Data extracted from a collection
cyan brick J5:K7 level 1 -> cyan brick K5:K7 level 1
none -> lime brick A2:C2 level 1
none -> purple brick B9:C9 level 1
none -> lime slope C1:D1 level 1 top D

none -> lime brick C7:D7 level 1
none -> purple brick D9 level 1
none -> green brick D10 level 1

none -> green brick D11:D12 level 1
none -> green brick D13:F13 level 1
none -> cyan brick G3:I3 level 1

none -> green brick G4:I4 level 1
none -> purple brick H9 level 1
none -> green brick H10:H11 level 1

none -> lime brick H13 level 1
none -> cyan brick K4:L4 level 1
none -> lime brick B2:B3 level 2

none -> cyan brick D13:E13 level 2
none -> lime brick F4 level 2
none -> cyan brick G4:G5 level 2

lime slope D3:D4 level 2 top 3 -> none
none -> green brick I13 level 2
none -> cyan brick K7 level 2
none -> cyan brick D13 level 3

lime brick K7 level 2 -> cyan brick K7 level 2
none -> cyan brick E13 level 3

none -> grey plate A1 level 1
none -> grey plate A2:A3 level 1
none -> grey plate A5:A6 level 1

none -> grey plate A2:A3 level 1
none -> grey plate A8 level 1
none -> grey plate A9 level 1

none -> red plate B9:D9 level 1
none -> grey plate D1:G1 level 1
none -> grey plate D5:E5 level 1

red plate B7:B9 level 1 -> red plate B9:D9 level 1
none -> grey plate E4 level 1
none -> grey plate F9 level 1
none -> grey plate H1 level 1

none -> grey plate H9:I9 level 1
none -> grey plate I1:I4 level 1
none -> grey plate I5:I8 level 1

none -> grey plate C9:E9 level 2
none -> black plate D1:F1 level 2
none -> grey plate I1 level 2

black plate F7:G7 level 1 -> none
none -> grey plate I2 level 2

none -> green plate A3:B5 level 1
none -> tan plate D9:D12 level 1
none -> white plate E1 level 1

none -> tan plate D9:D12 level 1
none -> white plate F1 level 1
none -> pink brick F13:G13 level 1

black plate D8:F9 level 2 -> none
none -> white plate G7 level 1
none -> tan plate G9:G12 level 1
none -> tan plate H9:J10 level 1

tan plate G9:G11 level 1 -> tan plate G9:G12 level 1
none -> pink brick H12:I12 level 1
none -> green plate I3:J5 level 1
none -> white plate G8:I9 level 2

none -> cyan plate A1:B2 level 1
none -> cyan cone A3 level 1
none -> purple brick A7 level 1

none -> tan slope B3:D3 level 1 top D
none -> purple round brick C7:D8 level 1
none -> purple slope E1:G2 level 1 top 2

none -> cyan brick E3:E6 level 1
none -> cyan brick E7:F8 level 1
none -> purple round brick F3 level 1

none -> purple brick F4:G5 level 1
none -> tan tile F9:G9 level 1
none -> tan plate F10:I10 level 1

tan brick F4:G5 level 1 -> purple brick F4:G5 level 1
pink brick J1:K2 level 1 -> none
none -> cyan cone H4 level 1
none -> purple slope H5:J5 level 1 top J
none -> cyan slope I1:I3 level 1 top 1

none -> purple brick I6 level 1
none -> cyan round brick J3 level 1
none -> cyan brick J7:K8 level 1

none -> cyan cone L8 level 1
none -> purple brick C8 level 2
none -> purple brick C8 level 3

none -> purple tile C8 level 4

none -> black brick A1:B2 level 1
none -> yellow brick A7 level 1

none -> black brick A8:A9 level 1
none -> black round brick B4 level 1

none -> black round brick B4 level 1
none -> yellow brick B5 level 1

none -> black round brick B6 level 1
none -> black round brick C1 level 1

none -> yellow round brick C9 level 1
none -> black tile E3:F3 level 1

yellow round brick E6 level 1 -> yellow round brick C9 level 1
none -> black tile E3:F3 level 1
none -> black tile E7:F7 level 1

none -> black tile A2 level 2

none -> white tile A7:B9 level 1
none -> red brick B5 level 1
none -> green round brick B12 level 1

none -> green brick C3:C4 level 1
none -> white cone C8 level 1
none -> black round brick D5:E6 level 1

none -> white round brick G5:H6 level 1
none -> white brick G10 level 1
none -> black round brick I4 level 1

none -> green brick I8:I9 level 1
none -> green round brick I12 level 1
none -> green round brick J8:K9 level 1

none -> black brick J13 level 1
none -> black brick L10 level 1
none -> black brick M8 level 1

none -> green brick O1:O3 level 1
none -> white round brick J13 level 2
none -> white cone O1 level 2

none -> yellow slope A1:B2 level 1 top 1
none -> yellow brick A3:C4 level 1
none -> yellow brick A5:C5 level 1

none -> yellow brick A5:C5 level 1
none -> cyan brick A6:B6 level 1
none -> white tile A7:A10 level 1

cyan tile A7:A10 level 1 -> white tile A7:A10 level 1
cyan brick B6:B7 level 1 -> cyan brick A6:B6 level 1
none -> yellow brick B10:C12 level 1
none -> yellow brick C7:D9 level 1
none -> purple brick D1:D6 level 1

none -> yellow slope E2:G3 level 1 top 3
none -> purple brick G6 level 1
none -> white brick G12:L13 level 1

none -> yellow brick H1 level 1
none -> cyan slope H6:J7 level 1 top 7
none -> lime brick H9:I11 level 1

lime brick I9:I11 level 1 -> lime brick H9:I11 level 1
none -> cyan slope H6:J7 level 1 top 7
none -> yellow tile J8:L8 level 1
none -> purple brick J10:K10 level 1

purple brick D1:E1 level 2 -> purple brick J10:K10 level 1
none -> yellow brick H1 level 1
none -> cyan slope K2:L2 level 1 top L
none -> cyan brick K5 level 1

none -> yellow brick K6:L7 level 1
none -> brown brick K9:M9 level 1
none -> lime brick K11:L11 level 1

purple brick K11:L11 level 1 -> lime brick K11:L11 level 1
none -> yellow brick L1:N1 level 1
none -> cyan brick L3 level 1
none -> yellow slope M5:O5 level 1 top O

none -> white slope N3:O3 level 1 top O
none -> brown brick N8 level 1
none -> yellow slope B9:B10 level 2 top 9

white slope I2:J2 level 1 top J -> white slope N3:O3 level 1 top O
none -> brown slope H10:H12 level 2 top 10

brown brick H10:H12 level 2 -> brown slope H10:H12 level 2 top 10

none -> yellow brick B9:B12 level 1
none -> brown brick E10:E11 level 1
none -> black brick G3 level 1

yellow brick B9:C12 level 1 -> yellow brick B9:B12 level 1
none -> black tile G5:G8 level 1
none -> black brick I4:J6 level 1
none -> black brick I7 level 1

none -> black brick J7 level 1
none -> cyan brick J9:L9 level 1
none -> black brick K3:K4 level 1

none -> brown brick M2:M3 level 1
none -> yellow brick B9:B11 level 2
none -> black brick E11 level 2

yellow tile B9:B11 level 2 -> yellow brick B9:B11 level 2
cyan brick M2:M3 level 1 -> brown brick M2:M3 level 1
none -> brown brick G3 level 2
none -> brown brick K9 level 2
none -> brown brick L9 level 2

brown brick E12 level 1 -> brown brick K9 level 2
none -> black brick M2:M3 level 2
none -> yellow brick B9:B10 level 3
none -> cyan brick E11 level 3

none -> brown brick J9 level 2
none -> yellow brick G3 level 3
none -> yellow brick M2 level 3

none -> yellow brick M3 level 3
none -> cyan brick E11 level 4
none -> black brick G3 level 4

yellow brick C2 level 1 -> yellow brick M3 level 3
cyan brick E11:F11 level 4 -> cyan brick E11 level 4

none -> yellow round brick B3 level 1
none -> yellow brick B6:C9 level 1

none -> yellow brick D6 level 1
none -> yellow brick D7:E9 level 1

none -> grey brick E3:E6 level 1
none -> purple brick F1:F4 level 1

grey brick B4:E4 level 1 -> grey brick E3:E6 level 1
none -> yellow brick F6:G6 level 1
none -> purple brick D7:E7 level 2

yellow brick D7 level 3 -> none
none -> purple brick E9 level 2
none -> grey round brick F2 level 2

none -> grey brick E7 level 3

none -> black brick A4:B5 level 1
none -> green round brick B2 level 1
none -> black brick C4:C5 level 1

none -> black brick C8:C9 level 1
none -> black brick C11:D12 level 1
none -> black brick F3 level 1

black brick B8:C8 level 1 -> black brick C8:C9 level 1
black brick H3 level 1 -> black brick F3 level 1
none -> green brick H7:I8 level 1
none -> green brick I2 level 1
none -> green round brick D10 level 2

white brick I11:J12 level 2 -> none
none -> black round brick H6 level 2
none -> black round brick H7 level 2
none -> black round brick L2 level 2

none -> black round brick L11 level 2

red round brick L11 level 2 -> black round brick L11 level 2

§ WHAT TO DO:
Reproduce only the lines above, starting at the line with "none -> black round brick I4 level 1" and ending at the line with "none -> yellow brick B9:B12 level 1", exactly as written.

§ RESULT OF THIS EXERCISE:
none -> black round brick I4 level 1

none -> green brick I8:I9 level 1
none -> green round brick I12 level 1
none -> green round brick J8:K9 level 1

none -> black brick J13 level 1
none -> black brick L10 level 1
none -> black brick M8 level 1

none -> green brick O1:O3 level 1
none -> white round brick J13 level 2
none -> white cone O1 level 2

none -> yellow slope A1:B2 level 1 top 1
none -> yellow brick A3:C4 level 1
none -> yellow brick A5:C5 level 1

none -> yellow brick A5:C5 level 1
none -> cyan brick A6:B6 level 1
none -> white tile A7:A10 level 1

cyan tile A7:A10 level 1 -> white tile A7:A10 level 1
cyan brick B6:B7 level 1 -> cyan brick A6:B6 level 1
none -> yellow brick B10:C12 level 1
none -> yellow brick C7:D9 level 1
none -> purple brick D1:D6 level 1

none -> yellow slope E2:G3 level 1 top 3
none -> purple brick G6 level 1
none -> white brick G12:L13 level 1

none -> yellow brick H1 level 1
none -> cyan slope H6:J7 level 1 top 7
none -> lime brick H9:I11 level 1

lime brick I9:I11 level 1 -> lime brick H9:I11 level 1
none -> cyan slope H6:J7 level 1 top 7
none -> yellow tile J8:L8 level 1
none -> purple brick J10:K10 level 1

purple brick D1:E1 level 2 -> purple brick J10:K10 level 1
none -> yellow brick H1 level 1
none -> cyan slope K2:L2 level 1 top L
none -> cyan brick K5 level 1

none -> yellow brick K6:L7 level 1
none -> brown brick K9:M9 level 1
none -> lime brick K11:L11 level 1

purple brick K11:L11 level 1 -> lime brick K11:L11 level 1
none -> yellow brick L1:N1 level 1
none -> cyan brick L3 level 1
none -> yellow slope M5:O5 level 1 top O

none -> white slope N3:O3 level 1 top O
none -> brown brick N8 level 1
none -> yellow slope B9:B10 level 2 top 9

white slope I2:J2 level 1 top J -> white slope N3:O3 level 1 top O
none -> brown slope H10:H12 level 2 top 10

brown brick H10:H12 level 2 -> brown slope H10:H12 level 2 top 10

none -> yellow brick B9:B12 level 1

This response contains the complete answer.